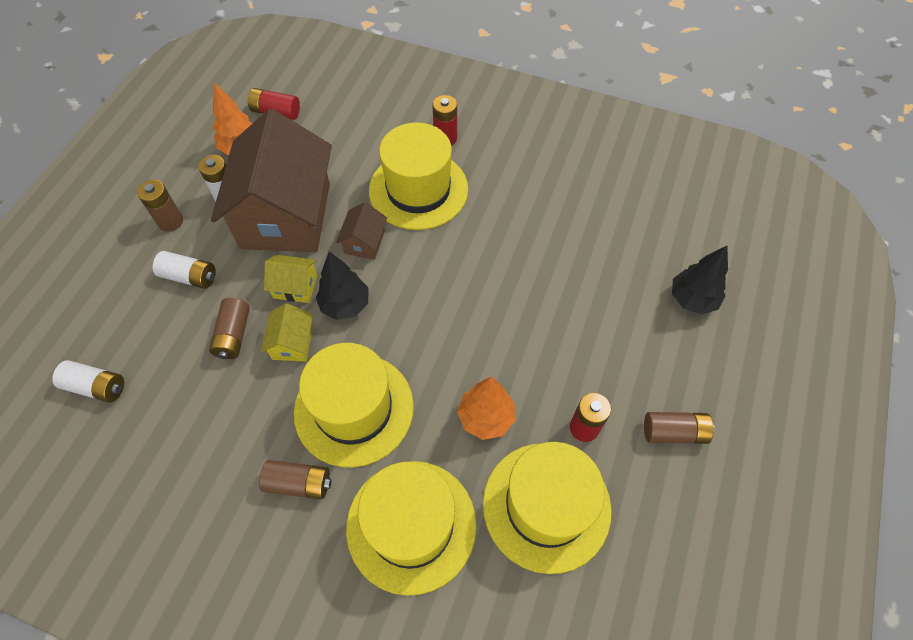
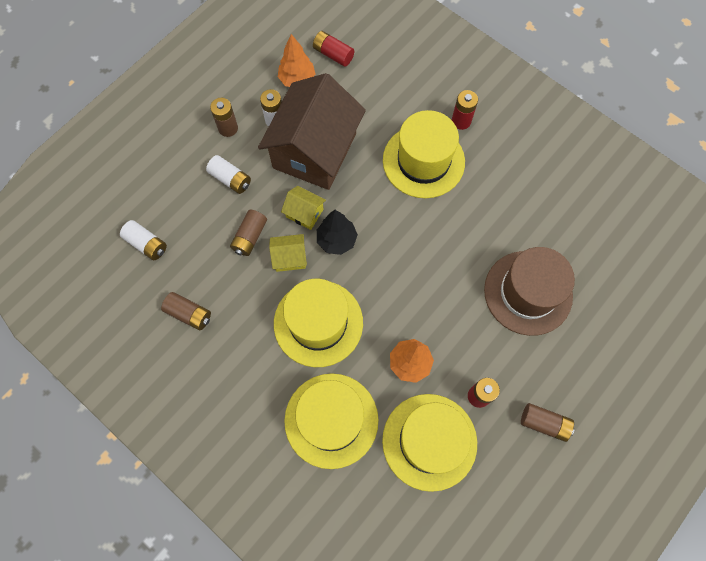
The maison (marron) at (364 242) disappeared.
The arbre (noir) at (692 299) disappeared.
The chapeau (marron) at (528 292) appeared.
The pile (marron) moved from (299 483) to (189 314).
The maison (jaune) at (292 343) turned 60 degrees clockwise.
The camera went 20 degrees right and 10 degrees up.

────────────────────

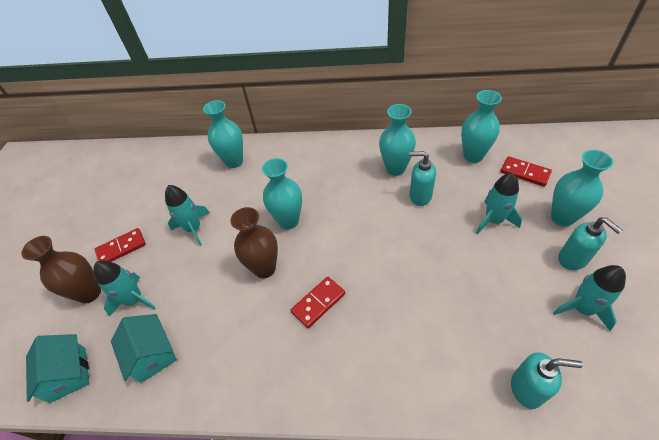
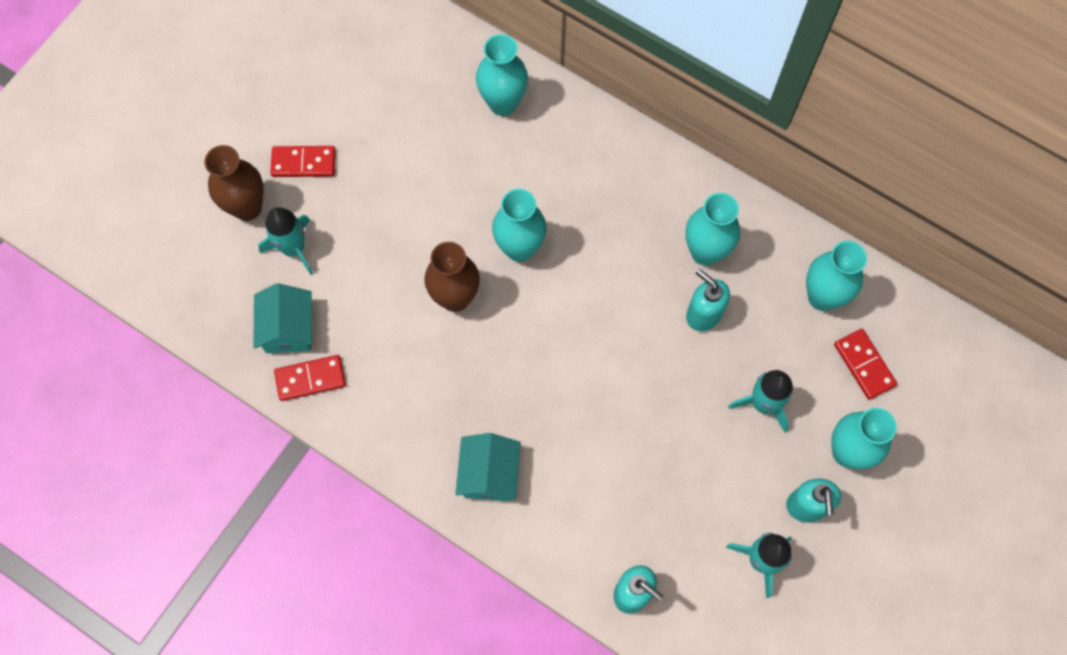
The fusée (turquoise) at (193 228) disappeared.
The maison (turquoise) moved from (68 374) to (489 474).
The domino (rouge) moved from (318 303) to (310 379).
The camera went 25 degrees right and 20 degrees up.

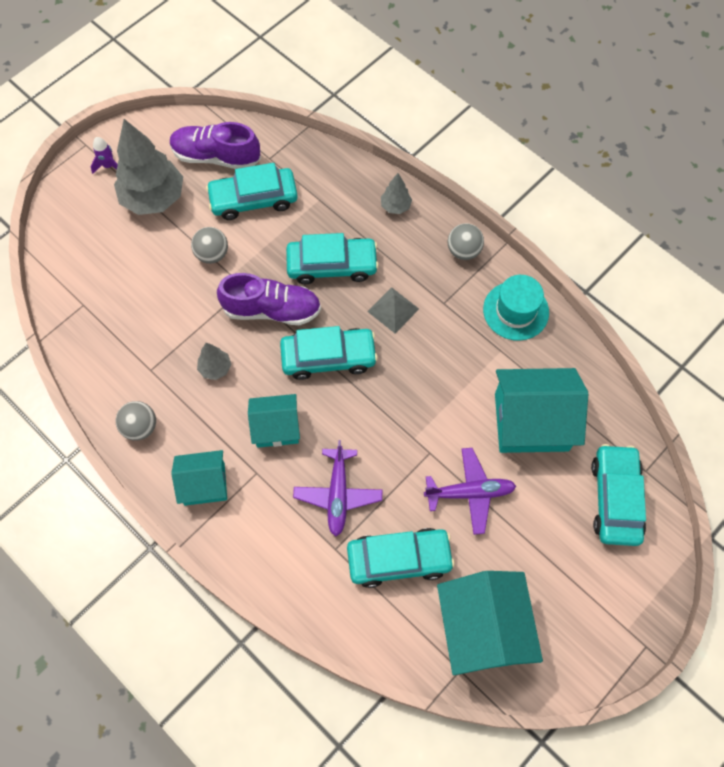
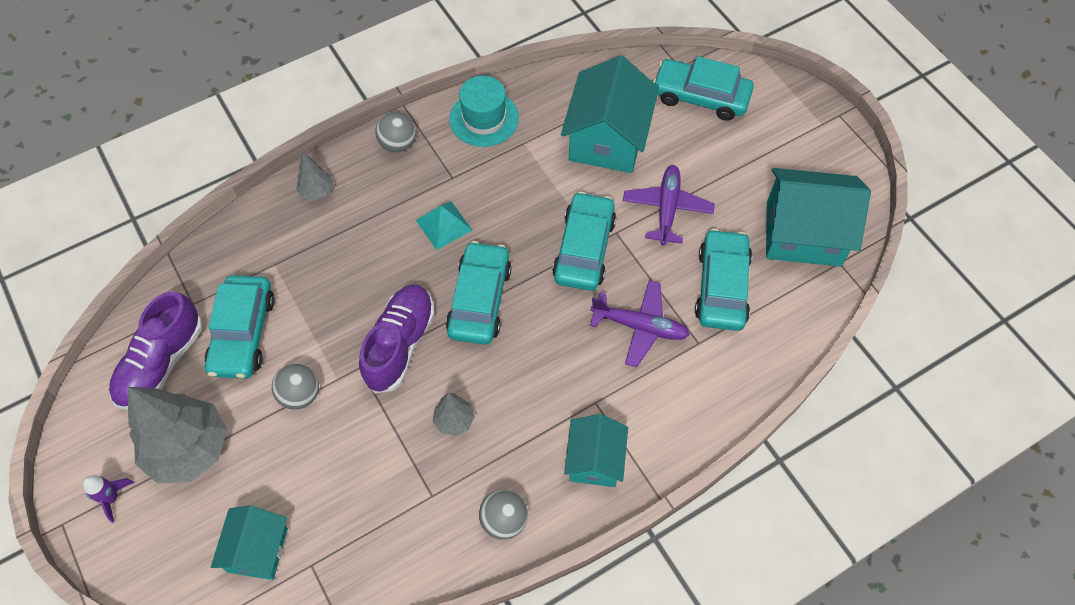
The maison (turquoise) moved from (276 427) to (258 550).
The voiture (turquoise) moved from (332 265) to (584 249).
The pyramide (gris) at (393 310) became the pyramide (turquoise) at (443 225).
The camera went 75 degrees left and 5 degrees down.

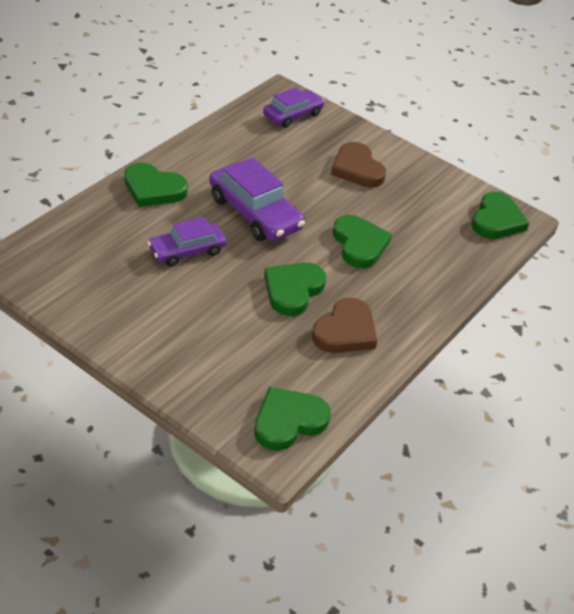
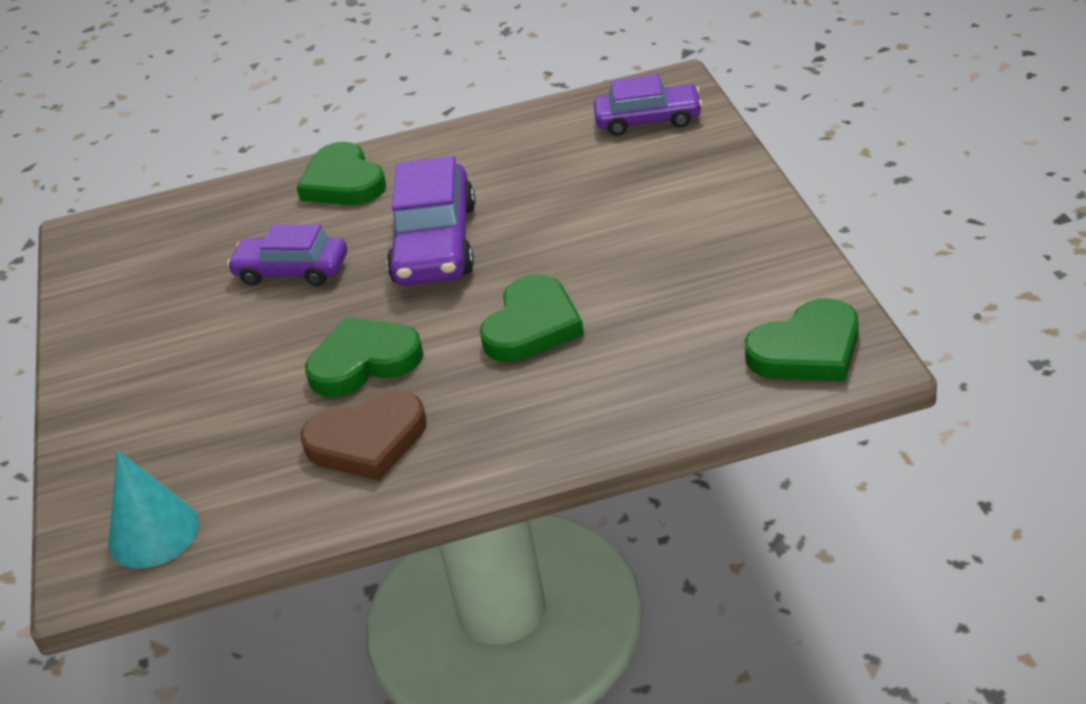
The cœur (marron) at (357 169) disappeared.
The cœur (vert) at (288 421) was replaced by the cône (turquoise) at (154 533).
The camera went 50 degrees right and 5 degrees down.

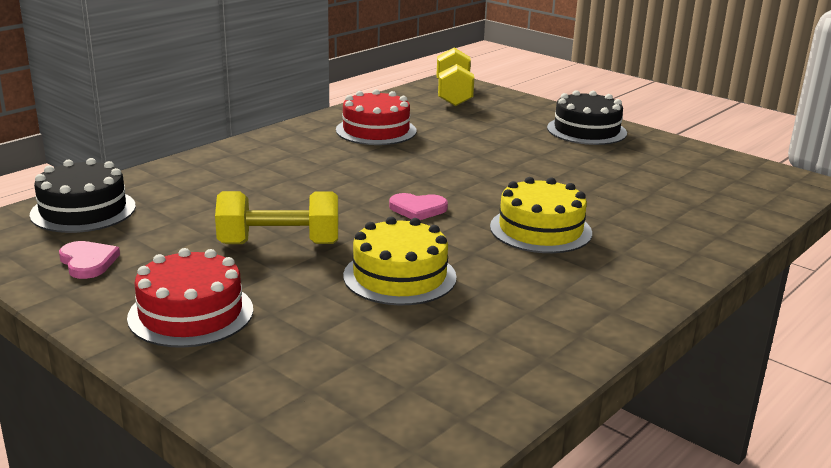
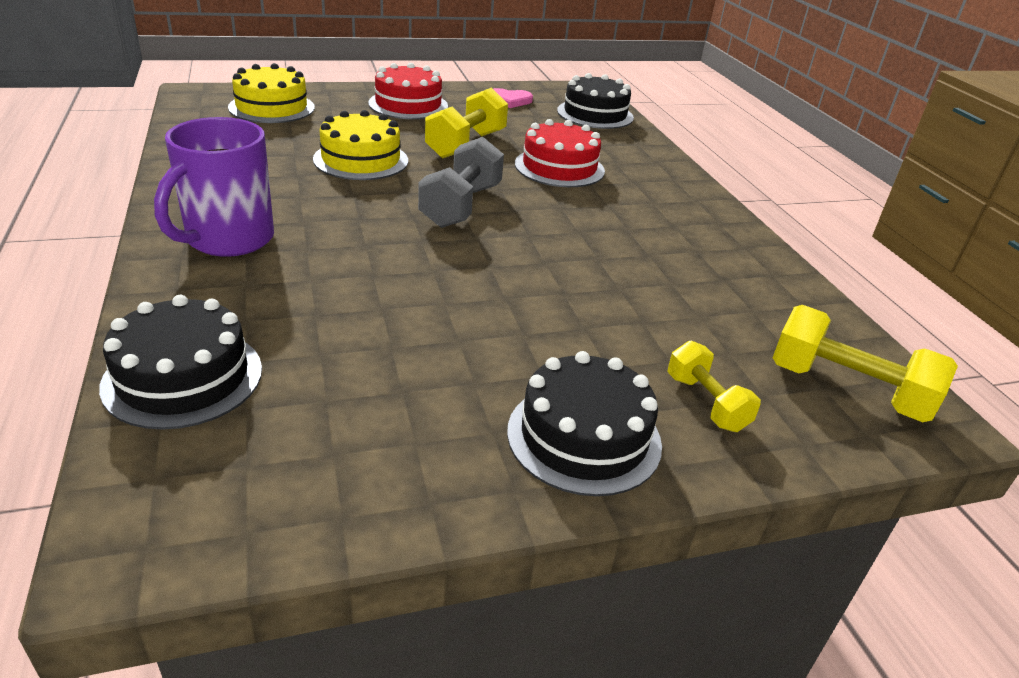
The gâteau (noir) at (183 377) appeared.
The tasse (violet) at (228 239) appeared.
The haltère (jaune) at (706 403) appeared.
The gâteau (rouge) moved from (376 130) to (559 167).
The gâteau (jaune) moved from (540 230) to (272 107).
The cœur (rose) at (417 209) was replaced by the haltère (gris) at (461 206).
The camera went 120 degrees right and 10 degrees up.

────────────────────

Task statement =>
Out of the listing above, reproduce exactly the lines from the one with "The maison (marron) at (364 242) disappeared." up to and including the one with "The camera went 20".

Answer box =>
The maison (marron) at (364 242) disappeared.
The arbre (noir) at (692 299) disappeared.
The chapeau (marron) at (528 292) appeared.
The pile (marron) moved from (299 483) to (189 314).
The maison (jaune) at (292 343) turned 60 degrees clockwise.
The camera went 20 degrees right and 10 degrees up.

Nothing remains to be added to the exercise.